YOUR OBJECTIVE: In the records below, find the line containing "tan plate C17:D17" and the line containing "red round brick F4:G5"; please repeat exactly the lines from one to the other, both included, and nothing more.

TASK INPUTS:
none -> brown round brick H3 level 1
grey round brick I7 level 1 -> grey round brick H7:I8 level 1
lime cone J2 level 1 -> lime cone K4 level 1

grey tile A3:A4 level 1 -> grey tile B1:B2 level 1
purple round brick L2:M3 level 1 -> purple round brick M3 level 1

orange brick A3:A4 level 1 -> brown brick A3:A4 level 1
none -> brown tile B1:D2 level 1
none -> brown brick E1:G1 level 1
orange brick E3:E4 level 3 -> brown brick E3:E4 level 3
==
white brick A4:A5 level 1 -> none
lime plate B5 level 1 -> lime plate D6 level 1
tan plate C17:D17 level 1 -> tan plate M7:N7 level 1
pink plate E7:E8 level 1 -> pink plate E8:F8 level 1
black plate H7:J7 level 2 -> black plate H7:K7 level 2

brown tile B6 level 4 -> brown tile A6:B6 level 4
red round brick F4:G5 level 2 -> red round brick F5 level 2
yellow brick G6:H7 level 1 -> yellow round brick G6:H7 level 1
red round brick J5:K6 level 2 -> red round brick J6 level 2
---
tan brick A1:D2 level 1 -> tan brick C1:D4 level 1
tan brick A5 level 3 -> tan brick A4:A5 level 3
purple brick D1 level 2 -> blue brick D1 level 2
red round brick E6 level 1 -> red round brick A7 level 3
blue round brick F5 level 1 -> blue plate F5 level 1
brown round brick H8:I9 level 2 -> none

OUTPUT:
tan plate C17:D17 level 1 -> tan plate M7:N7 level 1
pink plate E7:E8 level 1 -> pink plate E8:F8 level 1
black plate H7:J7 level 2 -> black plate H7:K7 level 2

brown tile B6 level 4 -> brown tile A6:B6 level 4
red round brick F4:G5 level 2 -> red round brick F5 level 2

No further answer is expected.